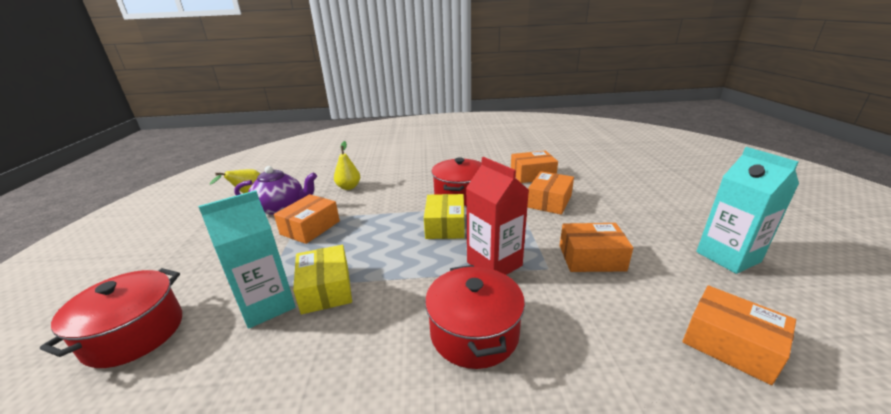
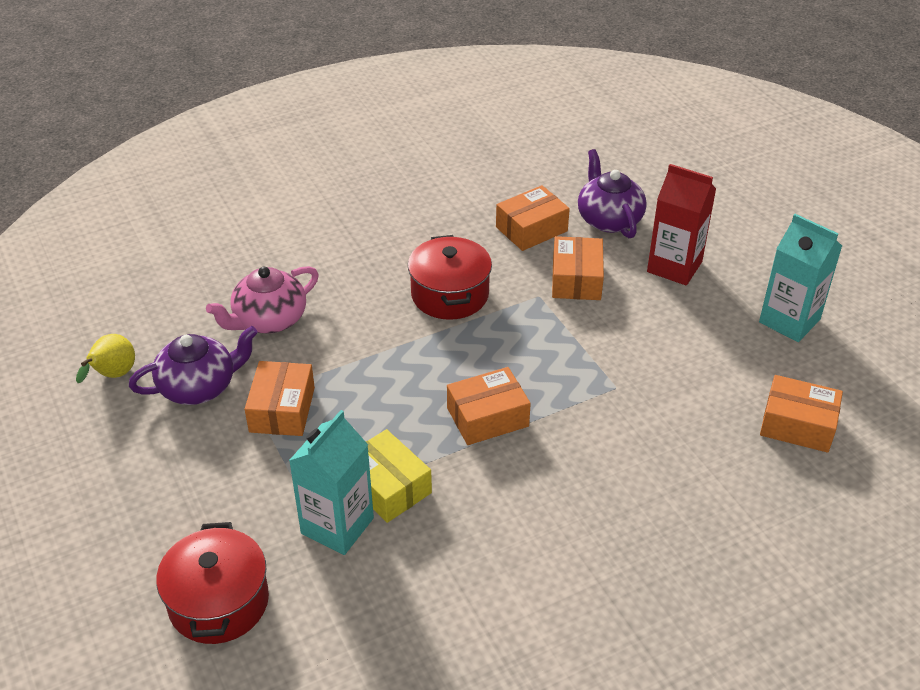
camera: 25 degrees left, 15 degrees up
(349, 187) = (269, 320): yellow pear -> pink teapot
(445, 226) = (465, 357): yellow box -> none
(474, 332) = (578, 484): red pot -> none
(494, 264) = (556, 398): red carton -> red carton (674, 267)
(587, 178) = (609, 219): none -> purple teapot
(591, 258) = (656, 360): orange box -> orange box (487, 417)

════════════════

▶ [Activity]:
Check each line of the data above for the word "yellow", then state how many lines have it. Give the number alone.

▶ [Reply]:
2